*** LISTED RECORDS ***

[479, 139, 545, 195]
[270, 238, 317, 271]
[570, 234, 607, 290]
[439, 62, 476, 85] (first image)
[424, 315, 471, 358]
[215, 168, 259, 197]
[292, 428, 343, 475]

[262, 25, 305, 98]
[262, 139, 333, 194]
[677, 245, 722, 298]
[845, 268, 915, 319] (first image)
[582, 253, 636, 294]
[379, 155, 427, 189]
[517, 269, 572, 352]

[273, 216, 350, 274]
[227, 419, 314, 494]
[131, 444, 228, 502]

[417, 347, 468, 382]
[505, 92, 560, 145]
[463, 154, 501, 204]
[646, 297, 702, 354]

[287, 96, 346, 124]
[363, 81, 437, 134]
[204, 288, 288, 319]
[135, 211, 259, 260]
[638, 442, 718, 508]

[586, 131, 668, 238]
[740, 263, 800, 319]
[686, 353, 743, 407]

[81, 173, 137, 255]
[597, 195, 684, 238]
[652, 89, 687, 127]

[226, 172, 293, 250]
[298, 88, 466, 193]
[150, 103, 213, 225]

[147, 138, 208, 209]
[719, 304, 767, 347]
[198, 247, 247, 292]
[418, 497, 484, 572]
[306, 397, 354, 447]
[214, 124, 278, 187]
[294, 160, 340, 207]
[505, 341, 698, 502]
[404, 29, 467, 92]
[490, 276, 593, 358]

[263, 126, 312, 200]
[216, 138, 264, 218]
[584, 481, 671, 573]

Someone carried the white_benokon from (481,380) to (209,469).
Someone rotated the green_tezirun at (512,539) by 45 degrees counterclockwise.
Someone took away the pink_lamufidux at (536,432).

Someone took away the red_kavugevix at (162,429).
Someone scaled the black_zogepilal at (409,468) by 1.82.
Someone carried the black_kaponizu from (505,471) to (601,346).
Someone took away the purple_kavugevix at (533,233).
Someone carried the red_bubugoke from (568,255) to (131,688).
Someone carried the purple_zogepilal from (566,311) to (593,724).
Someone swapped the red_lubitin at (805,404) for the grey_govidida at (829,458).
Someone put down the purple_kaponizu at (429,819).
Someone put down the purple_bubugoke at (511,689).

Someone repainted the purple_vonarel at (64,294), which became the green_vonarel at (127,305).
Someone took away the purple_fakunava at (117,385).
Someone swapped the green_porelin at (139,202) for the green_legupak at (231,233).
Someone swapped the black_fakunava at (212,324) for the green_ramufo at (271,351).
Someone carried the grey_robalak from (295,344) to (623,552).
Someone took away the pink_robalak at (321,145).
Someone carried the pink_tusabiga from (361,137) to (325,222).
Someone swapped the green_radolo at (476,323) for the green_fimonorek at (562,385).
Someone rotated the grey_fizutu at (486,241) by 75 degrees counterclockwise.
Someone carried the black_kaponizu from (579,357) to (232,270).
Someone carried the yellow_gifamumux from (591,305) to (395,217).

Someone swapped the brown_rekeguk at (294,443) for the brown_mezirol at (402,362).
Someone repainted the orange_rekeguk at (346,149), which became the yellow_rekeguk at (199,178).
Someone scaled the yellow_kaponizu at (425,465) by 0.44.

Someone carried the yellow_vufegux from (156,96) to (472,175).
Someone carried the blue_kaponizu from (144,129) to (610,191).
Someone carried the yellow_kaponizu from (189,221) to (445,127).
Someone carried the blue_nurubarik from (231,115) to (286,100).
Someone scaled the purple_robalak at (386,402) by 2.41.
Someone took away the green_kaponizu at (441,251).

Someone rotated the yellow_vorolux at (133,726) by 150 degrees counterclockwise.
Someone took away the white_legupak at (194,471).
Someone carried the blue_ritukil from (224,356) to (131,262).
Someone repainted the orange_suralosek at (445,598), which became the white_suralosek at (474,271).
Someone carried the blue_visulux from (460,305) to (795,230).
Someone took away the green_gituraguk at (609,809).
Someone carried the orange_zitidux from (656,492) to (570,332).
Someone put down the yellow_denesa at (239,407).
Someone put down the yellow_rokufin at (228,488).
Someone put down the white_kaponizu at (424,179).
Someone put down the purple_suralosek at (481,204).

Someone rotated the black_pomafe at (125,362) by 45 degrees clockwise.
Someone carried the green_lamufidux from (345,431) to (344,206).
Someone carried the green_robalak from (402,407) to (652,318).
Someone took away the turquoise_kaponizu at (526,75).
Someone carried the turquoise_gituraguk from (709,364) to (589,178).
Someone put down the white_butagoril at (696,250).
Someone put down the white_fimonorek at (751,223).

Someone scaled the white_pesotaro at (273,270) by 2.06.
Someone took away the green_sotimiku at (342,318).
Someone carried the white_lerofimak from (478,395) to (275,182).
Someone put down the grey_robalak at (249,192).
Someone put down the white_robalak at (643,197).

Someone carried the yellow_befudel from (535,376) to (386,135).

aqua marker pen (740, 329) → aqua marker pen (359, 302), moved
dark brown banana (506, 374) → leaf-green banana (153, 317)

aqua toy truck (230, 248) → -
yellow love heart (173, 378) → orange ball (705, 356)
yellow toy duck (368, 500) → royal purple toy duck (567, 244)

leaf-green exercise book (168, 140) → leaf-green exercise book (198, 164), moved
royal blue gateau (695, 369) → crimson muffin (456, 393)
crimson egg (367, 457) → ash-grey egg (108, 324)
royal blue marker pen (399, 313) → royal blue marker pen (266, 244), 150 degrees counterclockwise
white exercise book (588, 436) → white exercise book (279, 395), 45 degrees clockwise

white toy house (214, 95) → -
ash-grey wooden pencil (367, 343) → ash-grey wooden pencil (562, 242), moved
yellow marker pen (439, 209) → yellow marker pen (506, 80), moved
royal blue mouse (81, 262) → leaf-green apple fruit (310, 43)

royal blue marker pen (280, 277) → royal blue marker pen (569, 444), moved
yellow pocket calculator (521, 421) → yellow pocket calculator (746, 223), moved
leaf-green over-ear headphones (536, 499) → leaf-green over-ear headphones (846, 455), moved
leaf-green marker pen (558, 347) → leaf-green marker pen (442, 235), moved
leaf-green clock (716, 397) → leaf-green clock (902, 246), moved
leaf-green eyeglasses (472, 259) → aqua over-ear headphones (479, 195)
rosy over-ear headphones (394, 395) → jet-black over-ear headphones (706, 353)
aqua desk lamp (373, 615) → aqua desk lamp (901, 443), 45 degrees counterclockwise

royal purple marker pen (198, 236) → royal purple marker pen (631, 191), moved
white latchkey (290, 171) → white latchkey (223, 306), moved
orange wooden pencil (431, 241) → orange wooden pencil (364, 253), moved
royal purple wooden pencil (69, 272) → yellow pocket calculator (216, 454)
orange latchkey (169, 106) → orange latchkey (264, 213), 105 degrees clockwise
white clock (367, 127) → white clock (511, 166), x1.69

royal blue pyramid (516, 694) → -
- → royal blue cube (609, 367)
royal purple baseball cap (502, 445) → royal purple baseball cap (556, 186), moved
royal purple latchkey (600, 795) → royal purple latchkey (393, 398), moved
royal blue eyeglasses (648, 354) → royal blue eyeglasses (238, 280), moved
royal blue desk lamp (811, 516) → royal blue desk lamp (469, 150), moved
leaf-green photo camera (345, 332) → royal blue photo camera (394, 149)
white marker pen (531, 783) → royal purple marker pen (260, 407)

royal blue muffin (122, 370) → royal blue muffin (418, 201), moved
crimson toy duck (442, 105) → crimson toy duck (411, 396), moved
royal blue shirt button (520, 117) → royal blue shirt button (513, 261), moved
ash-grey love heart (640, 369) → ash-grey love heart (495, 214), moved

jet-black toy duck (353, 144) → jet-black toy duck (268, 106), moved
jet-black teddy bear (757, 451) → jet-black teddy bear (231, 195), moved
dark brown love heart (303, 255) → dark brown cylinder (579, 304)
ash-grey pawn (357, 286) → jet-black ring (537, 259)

*** End of LISTED RECORDS ***

**PROBLEM**
All that is wanted is an exact copy of the lines above from the one with "[270, 238, 317, 271]" through the one with "[215, 168, 259, 197]", with both ends included.

**RESPONSE BOX**
[270, 238, 317, 271]
[570, 234, 607, 290]
[439, 62, 476, 85] (first image)
[424, 315, 471, 358]
[215, 168, 259, 197]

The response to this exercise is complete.